Data provided START
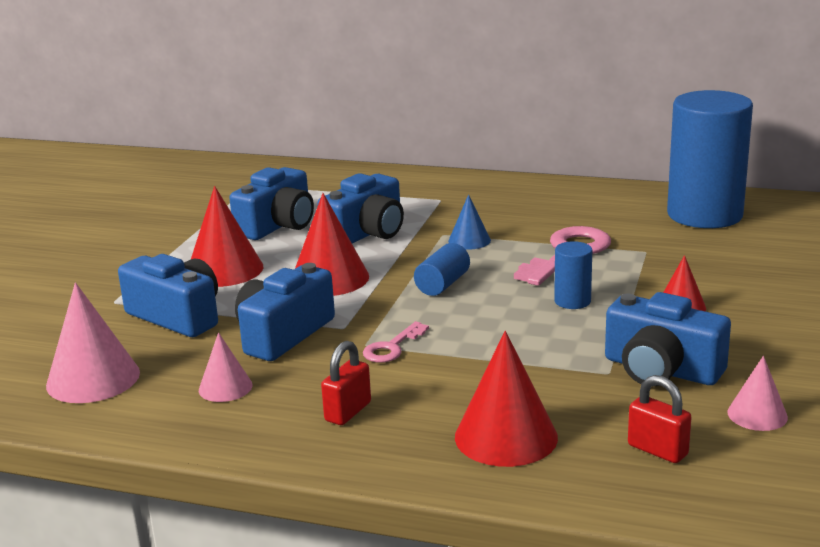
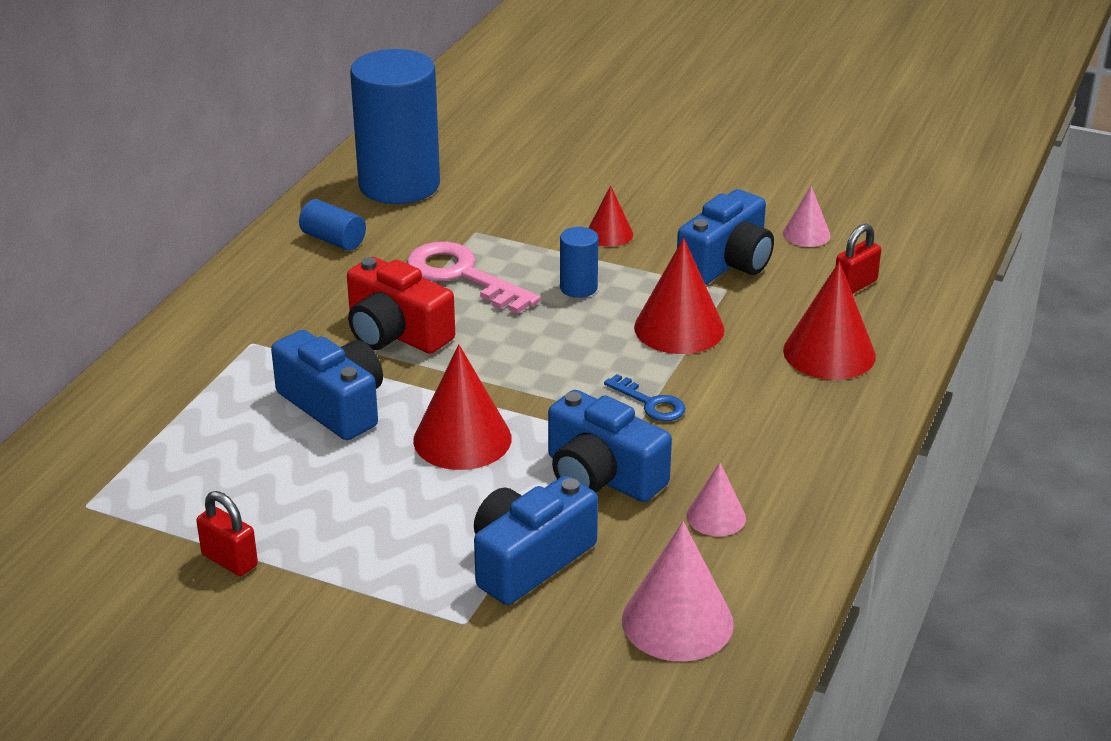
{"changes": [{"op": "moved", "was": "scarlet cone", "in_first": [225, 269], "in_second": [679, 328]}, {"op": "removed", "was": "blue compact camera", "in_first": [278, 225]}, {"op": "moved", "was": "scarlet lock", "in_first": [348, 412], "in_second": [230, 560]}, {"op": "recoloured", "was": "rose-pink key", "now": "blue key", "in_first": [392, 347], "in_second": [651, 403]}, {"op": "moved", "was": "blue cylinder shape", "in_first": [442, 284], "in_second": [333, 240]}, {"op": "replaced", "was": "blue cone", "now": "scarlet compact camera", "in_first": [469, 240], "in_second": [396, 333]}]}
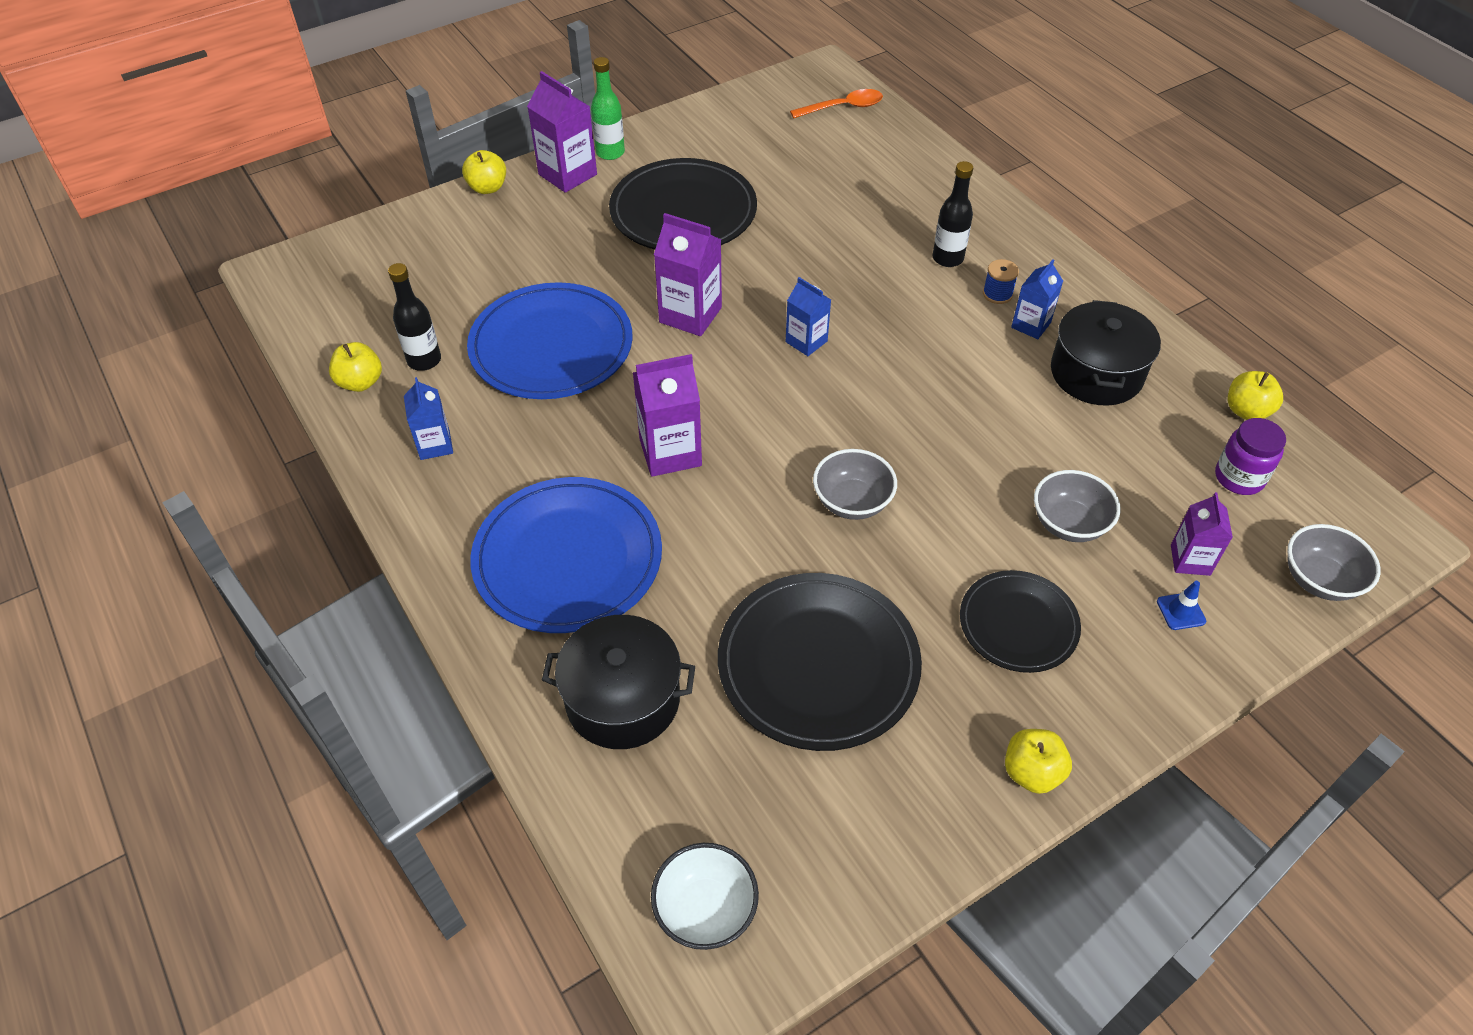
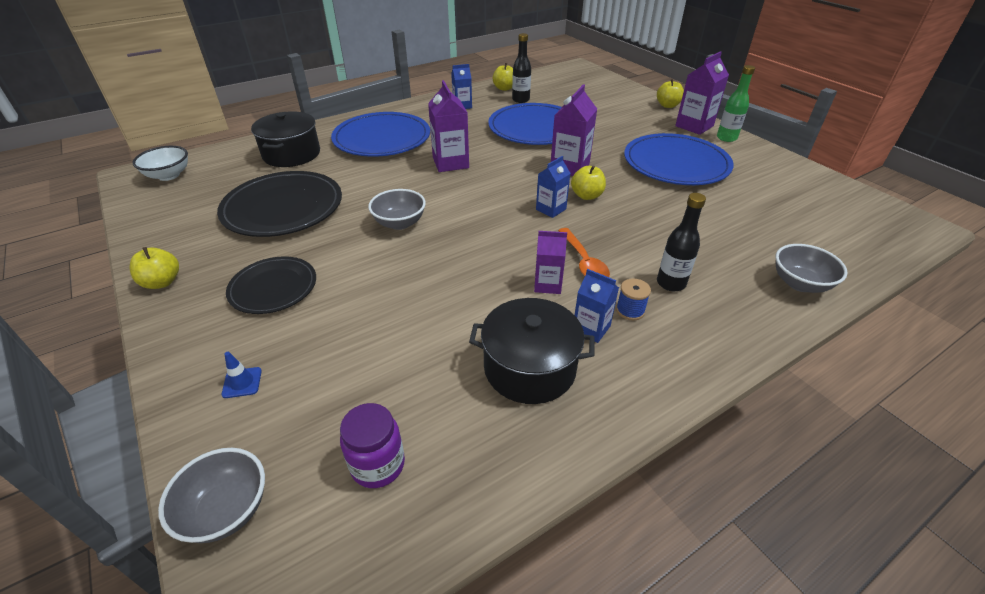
{"changes": [{"op": "recoloured", "was": "jet-black dinner plate", "now": "blue dinner plate", "in_first": [683, 211], "in_second": [676, 163]}, {"op": "moved", "was": "bright orange spoon", "in_first": [843, 107], "in_second": [584, 262]}, {"op": "moved", "was": "gray bowl", "in_first": [1069, 523], "in_second": [800, 283]}, {"op": "moved", "was": "purple milk carton", "in_first": [1190, 560], "in_second": [547, 284]}, {"op": "moved", "was": "yellow toy apple", "in_first": [1246, 411], "in_second": [586, 196]}]}
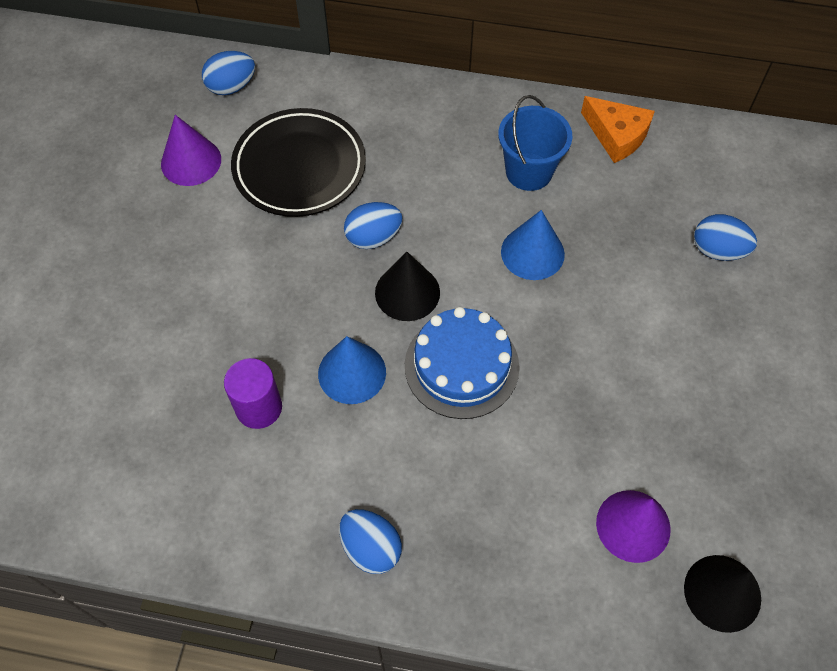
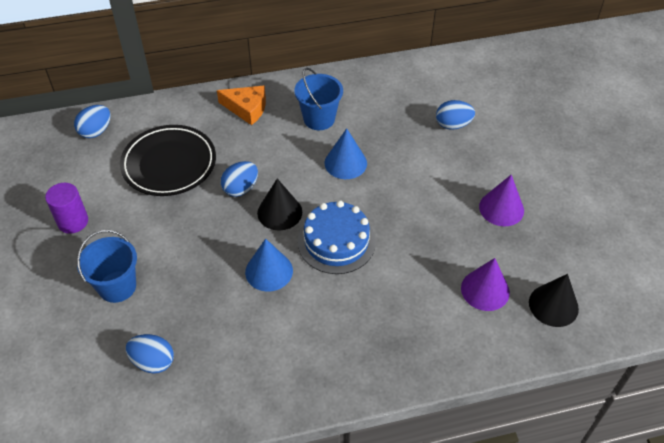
{"changes": [{"op": "moved", "was": "purple cone", "in_first": [191, 161], "in_second": [501, 208]}, {"op": "moved", "was": "purple cylinder shape", "in_first": [259, 407], "in_second": [73, 221]}, {"op": "moved", "was": "blue egg shape", "in_first": [371, 548], "in_second": [153, 361]}, {"op": "moved", "was": "bright orange piece of cheese", "in_first": [617, 135], "in_second": [247, 108]}, {"op": "added", "now": "blue bucket", "in_second": [117, 286]}]}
Data provided END
Apart from the pictures, every line above must be printed exactly.

• [Final answer]:
{"changes": [{"op": "moved", "was": "scarlet cone", "in_first": [225, 269], "in_second": [679, 328]}, {"op": "removed", "was": "blue compact camera", "in_first": [278, 225]}, {"op": "moved", "was": "scarlet lock", "in_first": [348, 412], "in_second": [230, 560]}, {"op": "recoloured", "was": "rose-pink key", "now": "blue key", "in_first": [392, 347], "in_second": [651, 403]}, {"op": "moved", "was": "blue cylinder shape", "in_first": [442, 284], "in_second": [333, 240]}, {"op": "replaced", "was": "blue cone", "now": "scarlet compact camera", "in_first": [469, 240], "in_second": [396, 333]}]}
{"changes": [{"op": "recoloured", "was": "jet-black dinner plate", "now": "blue dinner plate", "in_first": [683, 211], "in_second": [676, 163]}, {"op": "moved", "was": "bright orange spoon", "in_first": [843, 107], "in_second": [584, 262]}, {"op": "moved", "was": "gray bowl", "in_first": [1069, 523], "in_second": [800, 283]}, {"op": "moved", "was": "purple milk carton", "in_first": [1190, 560], "in_second": [547, 284]}, {"op": "moved", "was": "yellow toy apple", "in_first": [1246, 411], "in_second": [586, 196]}]}
{"changes": [{"op": "moved", "was": "purple cone", "in_first": [191, 161], "in_second": [501, 208]}, {"op": "moved", "was": "purple cylinder shape", "in_first": [259, 407], "in_second": [73, 221]}, {"op": "moved", "was": "blue egg shape", "in_first": [371, 548], "in_second": [153, 361]}, {"op": "moved", "was": "bright orange piece of cheese", "in_first": [617, 135], "in_second": [247, 108]}, {"op": "added", "now": "blue bucket", "in_second": [117, 286]}]}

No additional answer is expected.